# PROBLEM REQUIREMENTS
Scan the entries below for the word "cooking" and copy every line in which it occurs.

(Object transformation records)
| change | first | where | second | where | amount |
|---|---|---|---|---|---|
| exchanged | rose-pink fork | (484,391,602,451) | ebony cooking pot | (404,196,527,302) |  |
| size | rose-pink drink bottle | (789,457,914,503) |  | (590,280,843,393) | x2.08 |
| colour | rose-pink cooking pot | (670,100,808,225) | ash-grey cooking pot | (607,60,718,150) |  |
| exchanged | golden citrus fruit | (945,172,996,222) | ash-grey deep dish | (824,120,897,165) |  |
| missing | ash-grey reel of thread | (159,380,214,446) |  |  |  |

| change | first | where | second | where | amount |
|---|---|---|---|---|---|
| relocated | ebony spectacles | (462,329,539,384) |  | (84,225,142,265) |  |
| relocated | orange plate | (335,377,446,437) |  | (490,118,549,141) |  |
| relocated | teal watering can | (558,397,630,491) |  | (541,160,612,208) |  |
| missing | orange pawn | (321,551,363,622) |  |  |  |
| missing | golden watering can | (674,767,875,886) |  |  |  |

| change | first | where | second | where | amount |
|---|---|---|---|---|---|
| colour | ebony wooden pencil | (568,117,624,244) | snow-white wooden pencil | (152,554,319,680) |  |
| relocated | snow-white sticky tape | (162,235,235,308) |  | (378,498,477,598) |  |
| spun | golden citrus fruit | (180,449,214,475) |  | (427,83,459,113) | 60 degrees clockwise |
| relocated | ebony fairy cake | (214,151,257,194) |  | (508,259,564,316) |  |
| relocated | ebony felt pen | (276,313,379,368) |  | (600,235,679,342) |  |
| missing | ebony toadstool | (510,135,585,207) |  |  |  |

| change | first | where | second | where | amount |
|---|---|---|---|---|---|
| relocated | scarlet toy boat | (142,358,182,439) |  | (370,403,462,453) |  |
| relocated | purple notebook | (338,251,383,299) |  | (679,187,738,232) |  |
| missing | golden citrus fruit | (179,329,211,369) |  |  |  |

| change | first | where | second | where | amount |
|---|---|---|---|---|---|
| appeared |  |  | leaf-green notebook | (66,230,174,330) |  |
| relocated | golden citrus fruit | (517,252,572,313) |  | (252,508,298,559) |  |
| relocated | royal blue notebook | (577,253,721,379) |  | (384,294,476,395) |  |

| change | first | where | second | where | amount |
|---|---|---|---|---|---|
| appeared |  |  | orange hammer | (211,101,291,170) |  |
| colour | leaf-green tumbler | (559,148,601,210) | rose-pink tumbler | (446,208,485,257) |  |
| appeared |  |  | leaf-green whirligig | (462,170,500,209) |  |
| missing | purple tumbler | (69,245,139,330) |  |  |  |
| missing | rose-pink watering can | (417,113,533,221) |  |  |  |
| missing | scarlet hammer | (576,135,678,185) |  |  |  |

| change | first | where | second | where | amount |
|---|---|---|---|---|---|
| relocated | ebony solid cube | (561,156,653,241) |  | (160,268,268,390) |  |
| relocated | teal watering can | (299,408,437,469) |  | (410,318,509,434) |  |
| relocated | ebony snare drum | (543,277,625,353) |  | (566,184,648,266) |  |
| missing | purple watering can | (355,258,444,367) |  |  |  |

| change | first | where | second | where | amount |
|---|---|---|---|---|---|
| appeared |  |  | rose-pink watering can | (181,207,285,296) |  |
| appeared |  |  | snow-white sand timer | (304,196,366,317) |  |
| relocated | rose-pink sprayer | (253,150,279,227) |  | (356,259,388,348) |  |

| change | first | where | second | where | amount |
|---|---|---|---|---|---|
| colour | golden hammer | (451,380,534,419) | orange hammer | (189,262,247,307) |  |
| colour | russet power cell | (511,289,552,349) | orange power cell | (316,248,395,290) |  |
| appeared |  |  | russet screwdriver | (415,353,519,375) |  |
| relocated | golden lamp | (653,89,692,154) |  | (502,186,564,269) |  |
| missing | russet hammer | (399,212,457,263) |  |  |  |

# ANSWER FOR THIS EXERCISE
| exchanged | rose-pink fork | (484,391,602,451) | ebony cooking pot | (404,196,527,302) |  |
| colour | rose-pink cooking pot | (670,100,808,225) | ash-grey cooking pot | (607,60,718,150) |  |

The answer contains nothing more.